(DATA EXTRACTS Opens)

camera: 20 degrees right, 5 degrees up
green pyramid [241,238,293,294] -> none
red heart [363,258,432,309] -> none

(DATA EXTRACTS Closes)
(DATA EXTRACTS Opens)

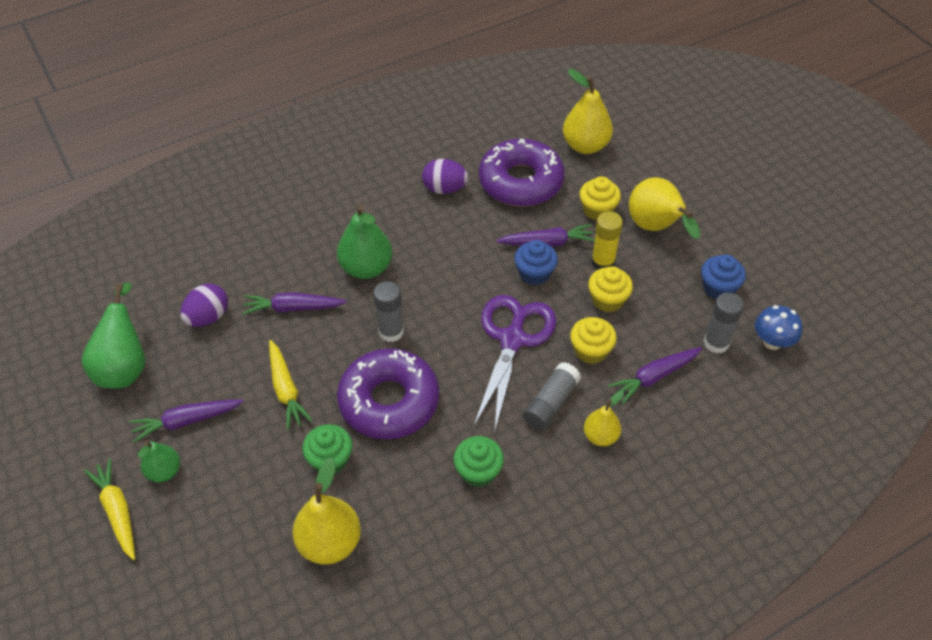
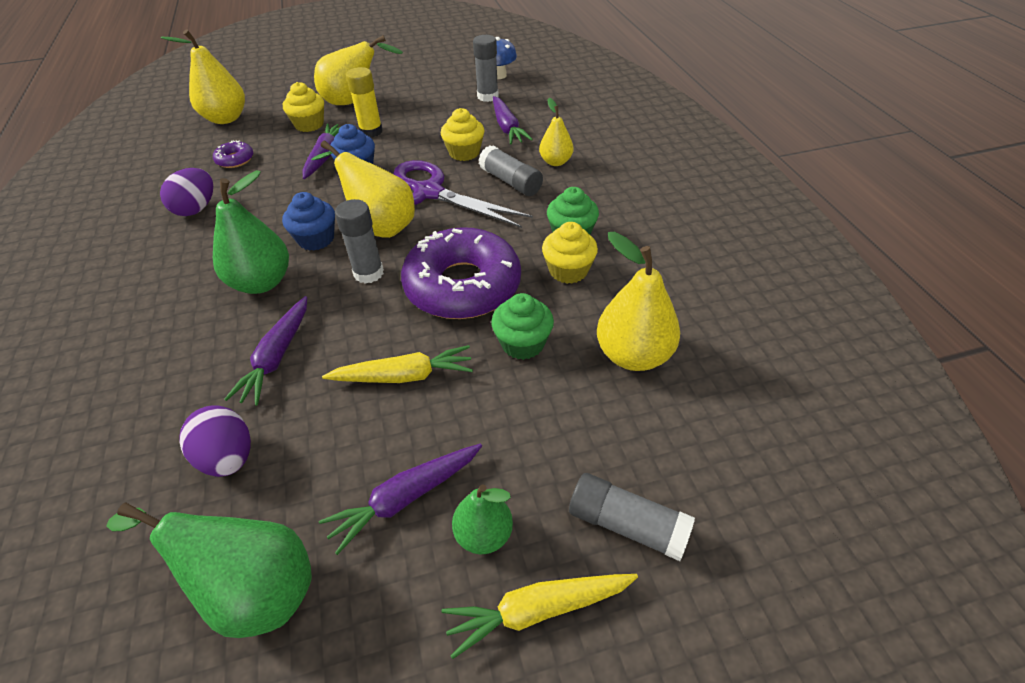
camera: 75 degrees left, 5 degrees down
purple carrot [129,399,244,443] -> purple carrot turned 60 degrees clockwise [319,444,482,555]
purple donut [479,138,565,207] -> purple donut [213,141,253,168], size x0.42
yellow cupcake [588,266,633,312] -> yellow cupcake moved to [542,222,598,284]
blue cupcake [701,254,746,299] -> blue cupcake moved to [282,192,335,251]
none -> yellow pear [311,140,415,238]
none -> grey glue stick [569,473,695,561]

(DATA EXTRACTS Closes)
(DATA EXTRACTS Opens)

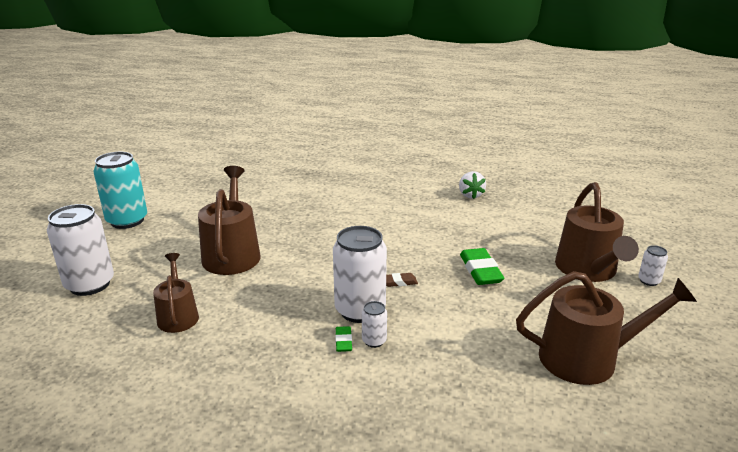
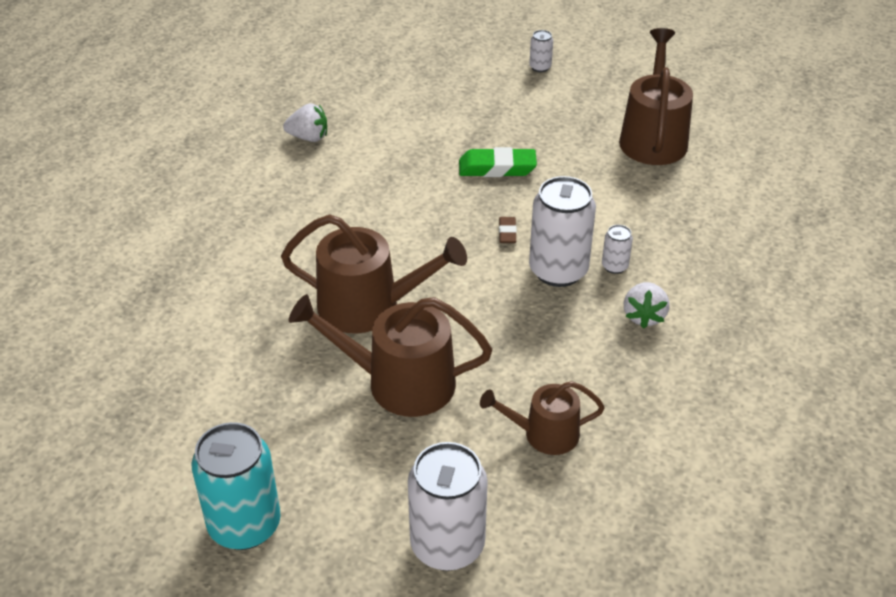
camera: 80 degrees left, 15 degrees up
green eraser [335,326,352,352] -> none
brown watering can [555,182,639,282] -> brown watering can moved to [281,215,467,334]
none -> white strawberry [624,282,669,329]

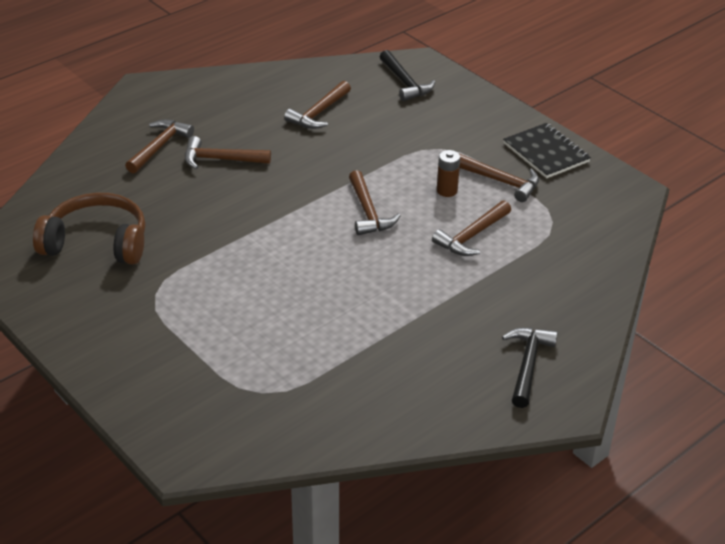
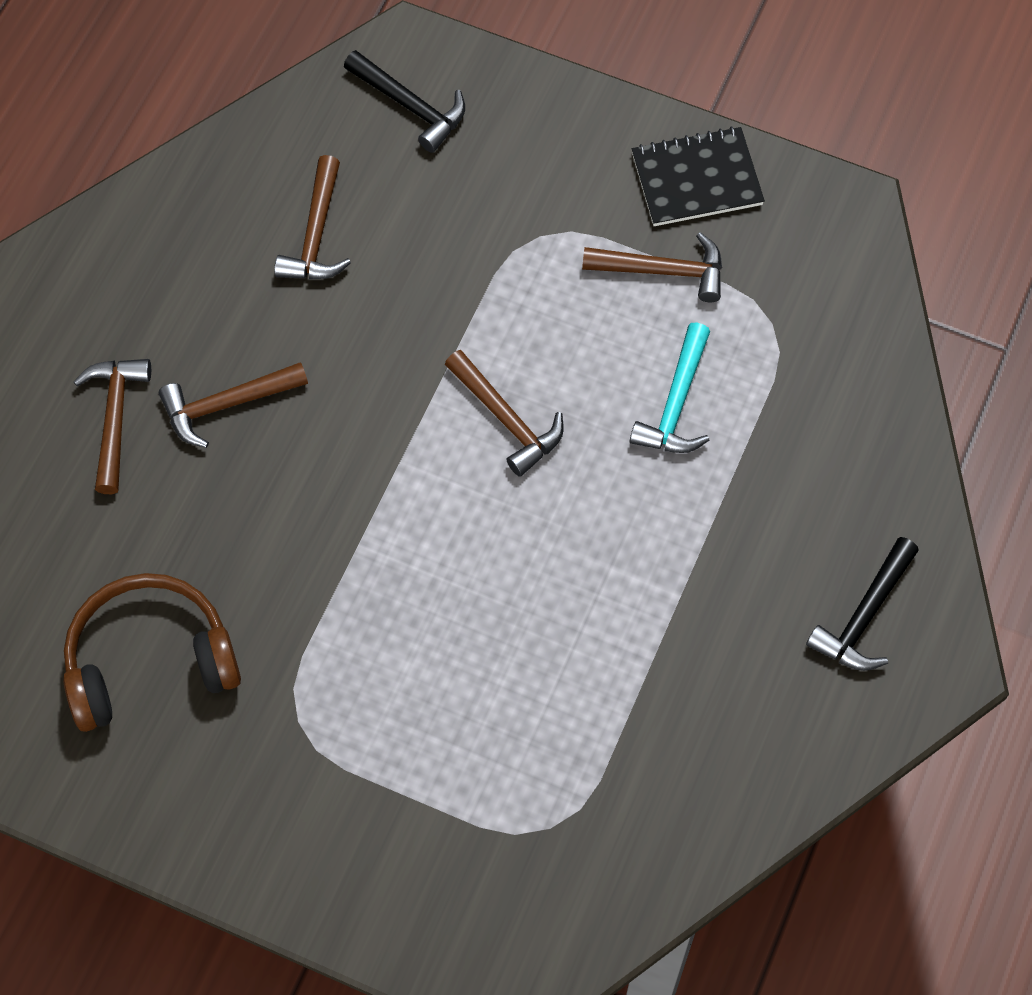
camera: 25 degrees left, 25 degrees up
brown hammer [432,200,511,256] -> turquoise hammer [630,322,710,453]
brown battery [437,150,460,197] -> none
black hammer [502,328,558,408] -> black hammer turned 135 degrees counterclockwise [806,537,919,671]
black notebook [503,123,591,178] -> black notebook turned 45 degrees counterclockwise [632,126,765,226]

(DATA EXTRACTS Closes)

-- INSTRUCTIONS FOR THE TASK --
In the material above, one part opens with the line containing "camera: 80 degrees left, 15 degrees up" and closes with the line containing "black notebook [503,123,591,178]". Write out that part exactly and skip its pictures.

-- FINISHED EXERCISE --
camera: 80 degrees left, 15 degrees up
green eraser [335,326,352,352] -> none
brown watering can [555,182,639,282] -> brown watering can moved to [281,215,467,334]
none -> white strawberry [624,282,669,329]

camera: 25 degrees left, 25 degrees up
brown hammer [432,200,511,256] -> turquoise hammer [630,322,710,453]
brown battery [437,150,460,197] -> none
black hammer [502,328,558,408] -> black hammer turned 135 degrees counterclockwise [806,537,919,671]
black notebook [503,123,591,178] -> black notebook turned 45 degrees counterclockwise [632,126,765,226]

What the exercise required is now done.